> _Provided records_:
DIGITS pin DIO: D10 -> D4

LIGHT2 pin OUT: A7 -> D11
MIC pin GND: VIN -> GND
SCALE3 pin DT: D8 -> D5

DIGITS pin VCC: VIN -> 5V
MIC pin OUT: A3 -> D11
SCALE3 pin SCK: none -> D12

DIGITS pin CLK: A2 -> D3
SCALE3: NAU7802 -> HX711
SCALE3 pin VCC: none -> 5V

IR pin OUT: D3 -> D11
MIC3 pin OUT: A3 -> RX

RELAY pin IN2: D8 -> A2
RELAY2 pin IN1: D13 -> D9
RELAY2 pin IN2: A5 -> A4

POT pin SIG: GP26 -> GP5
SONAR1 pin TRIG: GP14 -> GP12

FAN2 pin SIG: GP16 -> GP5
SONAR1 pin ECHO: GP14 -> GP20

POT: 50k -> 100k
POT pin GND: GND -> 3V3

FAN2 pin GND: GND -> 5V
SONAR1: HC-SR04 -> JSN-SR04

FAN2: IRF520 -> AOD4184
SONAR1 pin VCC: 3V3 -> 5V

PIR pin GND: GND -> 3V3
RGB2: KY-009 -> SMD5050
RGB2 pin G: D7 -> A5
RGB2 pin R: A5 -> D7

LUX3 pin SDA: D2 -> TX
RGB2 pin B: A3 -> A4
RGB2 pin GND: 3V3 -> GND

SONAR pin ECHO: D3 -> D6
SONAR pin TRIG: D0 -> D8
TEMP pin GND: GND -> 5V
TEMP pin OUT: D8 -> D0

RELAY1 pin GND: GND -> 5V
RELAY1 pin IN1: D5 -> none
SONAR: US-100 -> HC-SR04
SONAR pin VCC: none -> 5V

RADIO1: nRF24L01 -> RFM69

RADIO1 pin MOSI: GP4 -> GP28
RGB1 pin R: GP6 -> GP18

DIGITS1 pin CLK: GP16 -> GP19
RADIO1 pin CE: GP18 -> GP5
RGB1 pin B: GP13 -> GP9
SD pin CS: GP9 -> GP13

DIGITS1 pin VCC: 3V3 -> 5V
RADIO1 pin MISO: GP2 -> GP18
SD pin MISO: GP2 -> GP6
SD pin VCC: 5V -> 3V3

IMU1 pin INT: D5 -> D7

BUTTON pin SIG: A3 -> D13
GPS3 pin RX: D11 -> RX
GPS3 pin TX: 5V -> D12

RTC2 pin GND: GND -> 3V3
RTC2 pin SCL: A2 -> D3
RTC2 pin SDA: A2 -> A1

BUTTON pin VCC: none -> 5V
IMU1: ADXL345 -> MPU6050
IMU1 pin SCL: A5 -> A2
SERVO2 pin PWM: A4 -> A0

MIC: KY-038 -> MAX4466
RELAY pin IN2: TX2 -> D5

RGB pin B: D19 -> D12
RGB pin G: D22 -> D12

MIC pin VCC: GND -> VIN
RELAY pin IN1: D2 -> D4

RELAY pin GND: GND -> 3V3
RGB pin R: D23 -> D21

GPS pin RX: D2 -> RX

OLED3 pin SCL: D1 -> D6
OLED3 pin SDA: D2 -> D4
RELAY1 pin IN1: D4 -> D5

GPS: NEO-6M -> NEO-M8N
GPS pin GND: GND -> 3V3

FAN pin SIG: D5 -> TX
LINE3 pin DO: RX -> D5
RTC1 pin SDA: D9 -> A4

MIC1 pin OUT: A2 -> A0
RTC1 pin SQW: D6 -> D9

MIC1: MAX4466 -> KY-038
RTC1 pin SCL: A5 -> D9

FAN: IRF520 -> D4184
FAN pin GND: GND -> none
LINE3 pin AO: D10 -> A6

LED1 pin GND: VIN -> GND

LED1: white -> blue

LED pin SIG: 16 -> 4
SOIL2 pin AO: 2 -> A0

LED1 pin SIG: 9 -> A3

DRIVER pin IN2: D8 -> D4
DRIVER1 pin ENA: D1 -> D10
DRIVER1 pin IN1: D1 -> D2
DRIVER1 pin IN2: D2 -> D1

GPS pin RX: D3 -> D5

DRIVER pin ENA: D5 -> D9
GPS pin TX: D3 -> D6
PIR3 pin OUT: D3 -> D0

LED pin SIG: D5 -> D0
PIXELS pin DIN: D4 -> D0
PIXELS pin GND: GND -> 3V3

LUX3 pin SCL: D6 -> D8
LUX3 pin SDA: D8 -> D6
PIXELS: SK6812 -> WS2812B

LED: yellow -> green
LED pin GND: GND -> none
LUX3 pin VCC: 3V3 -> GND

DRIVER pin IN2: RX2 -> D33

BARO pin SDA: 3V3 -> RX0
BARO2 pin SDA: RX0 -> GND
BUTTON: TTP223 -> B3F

> _Work required_:
What lines of the listing contain the word "BUTTON"? Copy them all.

> _Expected answer_:
BUTTON pin SIG: A3 -> D13
BUTTON pin VCC: none -> 5V
BUTTON: TTP223 -> B3F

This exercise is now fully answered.